──────── Listed records ────────
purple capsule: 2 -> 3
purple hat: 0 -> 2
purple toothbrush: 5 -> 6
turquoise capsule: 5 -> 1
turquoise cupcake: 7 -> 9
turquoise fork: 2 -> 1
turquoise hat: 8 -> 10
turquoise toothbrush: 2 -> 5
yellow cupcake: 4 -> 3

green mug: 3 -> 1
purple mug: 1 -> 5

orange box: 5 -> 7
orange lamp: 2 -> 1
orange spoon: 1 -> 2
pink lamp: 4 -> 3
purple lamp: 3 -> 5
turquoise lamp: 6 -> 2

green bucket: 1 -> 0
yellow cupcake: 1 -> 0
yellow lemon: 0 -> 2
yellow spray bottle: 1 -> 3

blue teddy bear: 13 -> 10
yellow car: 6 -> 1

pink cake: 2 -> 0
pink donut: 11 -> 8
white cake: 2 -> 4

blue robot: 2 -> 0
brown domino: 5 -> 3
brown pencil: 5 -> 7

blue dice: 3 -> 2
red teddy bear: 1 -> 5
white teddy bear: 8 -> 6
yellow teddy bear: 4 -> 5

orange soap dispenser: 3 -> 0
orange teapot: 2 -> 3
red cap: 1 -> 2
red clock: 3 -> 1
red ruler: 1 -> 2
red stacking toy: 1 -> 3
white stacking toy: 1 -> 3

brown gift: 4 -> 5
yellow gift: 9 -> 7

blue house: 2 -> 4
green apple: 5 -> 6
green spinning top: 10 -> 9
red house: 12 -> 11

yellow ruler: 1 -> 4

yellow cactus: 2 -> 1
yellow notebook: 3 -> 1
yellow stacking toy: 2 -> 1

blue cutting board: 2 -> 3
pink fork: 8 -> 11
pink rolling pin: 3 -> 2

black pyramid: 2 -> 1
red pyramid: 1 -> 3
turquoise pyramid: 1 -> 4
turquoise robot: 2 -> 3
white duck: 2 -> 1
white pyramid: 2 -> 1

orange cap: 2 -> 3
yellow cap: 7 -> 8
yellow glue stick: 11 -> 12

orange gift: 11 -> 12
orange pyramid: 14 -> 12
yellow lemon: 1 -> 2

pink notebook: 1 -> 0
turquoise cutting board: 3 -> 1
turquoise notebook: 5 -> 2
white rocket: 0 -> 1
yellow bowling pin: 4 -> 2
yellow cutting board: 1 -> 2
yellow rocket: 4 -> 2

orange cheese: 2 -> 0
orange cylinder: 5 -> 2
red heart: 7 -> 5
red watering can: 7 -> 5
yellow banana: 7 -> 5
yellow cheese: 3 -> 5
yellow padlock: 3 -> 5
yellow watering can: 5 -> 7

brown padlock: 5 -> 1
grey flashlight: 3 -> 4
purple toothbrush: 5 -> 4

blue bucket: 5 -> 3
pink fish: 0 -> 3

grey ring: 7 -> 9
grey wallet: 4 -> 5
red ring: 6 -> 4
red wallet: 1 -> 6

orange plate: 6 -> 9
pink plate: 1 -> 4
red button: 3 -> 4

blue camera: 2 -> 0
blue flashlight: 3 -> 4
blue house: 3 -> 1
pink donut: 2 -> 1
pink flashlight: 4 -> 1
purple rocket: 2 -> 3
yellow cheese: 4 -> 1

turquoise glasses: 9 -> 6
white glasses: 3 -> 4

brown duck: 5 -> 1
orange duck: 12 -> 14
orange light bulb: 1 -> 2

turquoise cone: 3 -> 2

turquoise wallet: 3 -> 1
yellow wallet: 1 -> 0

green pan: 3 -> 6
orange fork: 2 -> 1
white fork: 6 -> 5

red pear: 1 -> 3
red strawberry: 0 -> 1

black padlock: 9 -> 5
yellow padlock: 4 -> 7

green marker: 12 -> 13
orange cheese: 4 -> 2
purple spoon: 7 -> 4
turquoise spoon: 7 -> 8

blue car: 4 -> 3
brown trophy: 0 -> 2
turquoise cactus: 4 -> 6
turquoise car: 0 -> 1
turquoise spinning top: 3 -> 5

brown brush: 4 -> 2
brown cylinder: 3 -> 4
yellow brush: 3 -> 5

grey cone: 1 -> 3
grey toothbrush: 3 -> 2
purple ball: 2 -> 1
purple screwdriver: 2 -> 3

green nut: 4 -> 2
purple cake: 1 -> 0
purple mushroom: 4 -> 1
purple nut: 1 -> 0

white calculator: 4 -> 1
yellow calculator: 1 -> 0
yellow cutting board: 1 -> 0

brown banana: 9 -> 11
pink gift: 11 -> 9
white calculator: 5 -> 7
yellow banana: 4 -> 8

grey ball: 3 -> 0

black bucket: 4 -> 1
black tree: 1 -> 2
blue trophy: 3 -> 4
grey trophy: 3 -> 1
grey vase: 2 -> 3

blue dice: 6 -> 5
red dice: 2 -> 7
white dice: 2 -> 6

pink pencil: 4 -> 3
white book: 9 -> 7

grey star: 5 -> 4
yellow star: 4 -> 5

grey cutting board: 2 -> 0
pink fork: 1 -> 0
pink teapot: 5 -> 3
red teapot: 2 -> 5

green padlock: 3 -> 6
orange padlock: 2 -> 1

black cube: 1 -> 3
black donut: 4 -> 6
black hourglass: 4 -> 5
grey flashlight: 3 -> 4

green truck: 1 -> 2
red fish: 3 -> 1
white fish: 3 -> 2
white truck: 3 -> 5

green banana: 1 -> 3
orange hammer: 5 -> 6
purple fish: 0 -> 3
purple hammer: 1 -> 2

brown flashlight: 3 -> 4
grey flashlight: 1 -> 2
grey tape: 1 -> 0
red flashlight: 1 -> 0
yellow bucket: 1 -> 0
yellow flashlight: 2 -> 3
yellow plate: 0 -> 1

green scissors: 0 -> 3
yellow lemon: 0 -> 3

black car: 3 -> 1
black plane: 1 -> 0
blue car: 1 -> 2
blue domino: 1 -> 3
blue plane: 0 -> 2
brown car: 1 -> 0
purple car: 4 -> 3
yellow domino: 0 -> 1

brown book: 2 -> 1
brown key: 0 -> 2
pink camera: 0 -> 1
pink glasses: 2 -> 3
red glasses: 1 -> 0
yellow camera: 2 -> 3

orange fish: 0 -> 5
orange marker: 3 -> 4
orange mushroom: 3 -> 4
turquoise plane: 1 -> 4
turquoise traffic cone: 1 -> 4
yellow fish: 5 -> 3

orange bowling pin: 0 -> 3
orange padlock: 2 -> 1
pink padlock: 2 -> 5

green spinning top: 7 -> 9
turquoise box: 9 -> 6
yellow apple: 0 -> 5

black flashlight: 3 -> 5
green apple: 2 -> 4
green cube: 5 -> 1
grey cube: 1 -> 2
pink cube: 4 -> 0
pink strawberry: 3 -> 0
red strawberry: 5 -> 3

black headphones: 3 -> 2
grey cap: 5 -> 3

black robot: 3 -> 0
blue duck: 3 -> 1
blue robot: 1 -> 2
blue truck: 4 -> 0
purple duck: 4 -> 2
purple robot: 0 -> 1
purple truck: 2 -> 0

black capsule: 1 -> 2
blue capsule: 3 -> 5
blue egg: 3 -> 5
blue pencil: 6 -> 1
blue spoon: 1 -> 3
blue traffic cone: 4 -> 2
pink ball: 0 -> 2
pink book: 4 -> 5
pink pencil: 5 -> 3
────────
* **About this task**
Copy the records above exactly.

* **Exercise solution**
purple capsule: 2 -> 3
purple hat: 0 -> 2
purple toothbrush: 5 -> 6
turquoise capsule: 5 -> 1
turquoise cupcake: 7 -> 9
turquoise fork: 2 -> 1
turquoise hat: 8 -> 10
turquoise toothbrush: 2 -> 5
yellow cupcake: 4 -> 3

green mug: 3 -> 1
purple mug: 1 -> 5

orange box: 5 -> 7
orange lamp: 2 -> 1
orange spoon: 1 -> 2
pink lamp: 4 -> 3
purple lamp: 3 -> 5
turquoise lamp: 6 -> 2

green bucket: 1 -> 0
yellow cupcake: 1 -> 0
yellow lemon: 0 -> 2
yellow spray bottle: 1 -> 3

blue teddy bear: 13 -> 10
yellow car: 6 -> 1

pink cake: 2 -> 0
pink donut: 11 -> 8
white cake: 2 -> 4

blue robot: 2 -> 0
brown domino: 5 -> 3
brown pencil: 5 -> 7

blue dice: 3 -> 2
red teddy bear: 1 -> 5
white teddy bear: 8 -> 6
yellow teddy bear: 4 -> 5

orange soap dispenser: 3 -> 0
orange teapot: 2 -> 3
red cap: 1 -> 2
red clock: 3 -> 1
red ruler: 1 -> 2
red stacking toy: 1 -> 3
white stacking toy: 1 -> 3

brown gift: 4 -> 5
yellow gift: 9 -> 7

blue house: 2 -> 4
green apple: 5 -> 6
green spinning top: 10 -> 9
red house: 12 -> 11

yellow ruler: 1 -> 4

yellow cactus: 2 -> 1
yellow notebook: 3 -> 1
yellow stacking toy: 2 -> 1

blue cutting board: 2 -> 3
pink fork: 8 -> 11
pink rolling pin: 3 -> 2

black pyramid: 2 -> 1
red pyramid: 1 -> 3
turquoise pyramid: 1 -> 4
turquoise robot: 2 -> 3
white duck: 2 -> 1
white pyramid: 2 -> 1

orange cap: 2 -> 3
yellow cap: 7 -> 8
yellow glue stick: 11 -> 12

orange gift: 11 -> 12
orange pyramid: 14 -> 12
yellow lemon: 1 -> 2

pink notebook: 1 -> 0
turquoise cutting board: 3 -> 1
turquoise notebook: 5 -> 2
white rocket: 0 -> 1
yellow bowling pin: 4 -> 2
yellow cutting board: 1 -> 2
yellow rocket: 4 -> 2

orange cheese: 2 -> 0
orange cylinder: 5 -> 2
red heart: 7 -> 5
red watering can: 7 -> 5
yellow banana: 7 -> 5
yellow cheese: 3 -> 5
yellow padlock: 3 -> 5
yellow watering can: 5 -> 7

brown padlock: 5 -> 1
grey flashlight: 3 -> 4
purple toothbrush: 5 -> 4

blue bucket: 5 -> 3
pink fish: 0 -> 3

grey ring: 7 -> 9
grey wallet: 4 -> 5
red ring: 6 -> 4
red wallet: 1 -> 6

orange plate: 6 -> 9
pink plate: 1 -> 4
red button: 3 -> 4

blue camera: 2 -> 0
blue flashlight: 3 -> 4
blue house: 3 -> 1
pink donut: 2 -> 1
pink flashlight: 4 -> 1
purple rocket: 2 -> 3
yellow cheese: 4 -> 1

turquoise glasses: 9 -> 6
white glasses: 3 -> 4

brown duck: 5 -> 1
orange duck: 12 -> 14
orange light bulb: 1 -> 2

turquoise cone: 3 -> 2

turquoise wallet: 3 -> 1
yellow wallet: 1 -> 0

green pan: 3 -> 6
orange fork: 2 -> 1
white fork: 6 -> 5

red pear: 1 -> 3
red strawberry: 0 -> 1

black padlock: 9 -> 5
yellow padlock: 4 -> 7

green marker: 12 -> 13
orange cheese: 4 -> 2
purple spoon: 7 -> 4
turquoise spoon: 7 -> 8

blue car: 4 -> 3
brown trophy: 0 -> 2
turquoise cactus: 4 -> 6
turquoise car: 0 -> 1
turquoise spinning top: 3 -> 5

brown brush: 4 -> 2
brown cylinder: 3 -> 4
yellow brush: 3 -> 5

grey cone: 1 -> 3
grey toothbrush: 3 -> 2
purple ball: 2 -> 1
purple screwdriver: 2 -> 3

green nut: 4 -> 2
purple cake: 1 -> 0
purple mushroom: 4 -> 1
purple nut: 1 -> 0

white calculator: 4 -> 1
yellow calculator: 1 -> 0
yellow cutting board: 1 -> 0

brown banana: 9 -> 11
pink gift: 11 -> 9
white calculator: 5 -> 7
yellow banana: 4 -> 8

grey ball: 3 -> 0

black bucket: 4 -> 1
black tree: 1 -> 2
blue trophy: 3 -> 4
grey trophy: 3 -> 1
grey vase: 2 -> 3

blue dice: 6 -> 5
red dice: 2 -> 7
white dice: 2 -> 6

pink pencil: 4 -> 3
white book: 9 -> 7

grey star: 5 -> 4
yellow star: 4 -> 5

grey cutting board: 2 -> 0
pink fork: 1 -> 0
pink teapot: 5 -> 3
red teapot: 2 -> 5

green padlock: 3 -> 6
orange padlock: 2 -> 1

black cube: 1 -> 3
black donut: 4 -> 6
black hourglass: 4 -> 5
grey flashlight: 3 -> 4

green truck: 1 -> 2
red fish: 3 -> 1
white fish: 3 -> 2
white truck: 3 -> 5

green banana: 1 -> 3
orange hammer: 5 -> 6
purple fish: 0 -> 3
purple hammer: 1 -> 2

brown flashlight: 3 -> 4
grey flashlight: 1 -> 2
grey tape: 1 -> 0
red flashlight: 1 -> 0
yellow bucket: 1 -> 0
yellow flashlight: 2 -> 3
yellow plate: 0 -> 1

green scissors: 0 -> 3
yellow lemon: 0 -> 3

black car: 3 -> 1
black plane: 1 -> 0
blue car: 1 -> 2
blue domino: 1 -> 3
blue plane: 0 -> 2
brown car: 1 -> 0
purple car: 4 -> 3
yellow domino: 0 -> 1

brown book: 2 -> 1
brown key: 0 -> 2
pink camera: 0 -> 1
pink glasses: 2 -> 3
red glasses: 1 -> 0
yellow camera: 2 -> 3

orange fish: 0 -> 5
orange marker: 3 -> 4
orange mushroom: 3 -> 4
turquoise plane: 1 -> 4
turquoise traffic cone: 1 -> 4
yellow fish: 5 -> 3

orange bowling pin: 0 -> 3
orange padlock: 2 -> 1
pink padlock: 2 -> 5

green spinning top: 7 -> 9
turquoise box: 9 -> 6
yellow apple: 0 -> 5

black flashlight: 3 -> 5
green apple: 2 -> 4
green cube: 5 -> 1
grey cube: 1 -> 2
pink cube: 4 -> 0
pink strawberry: 3 -> 0
red strawberry: 5 -> 3

black headphones: 3 -> 2
grey cap: 5 -> 3

black robot: 3 -> 0
blue duck: 3 -> 1
blue robot: 1 -> 2
blue truck: 4 -> 0
purple duck: 4 -> 2
purple robot: 0 -> 1
purple truck: 2 -> 0

black capsule: 1 -> 2
blue capsule: 3 -> 5
blue egg: 3 -> 5
blue pencil: 6 -> 1
blue spoon: 1 -> 3
blue traffic cone: 4 -> 2
pink ball: 0 -> 2
pink book: 4 -> 5
pink pencil: 5 -> 3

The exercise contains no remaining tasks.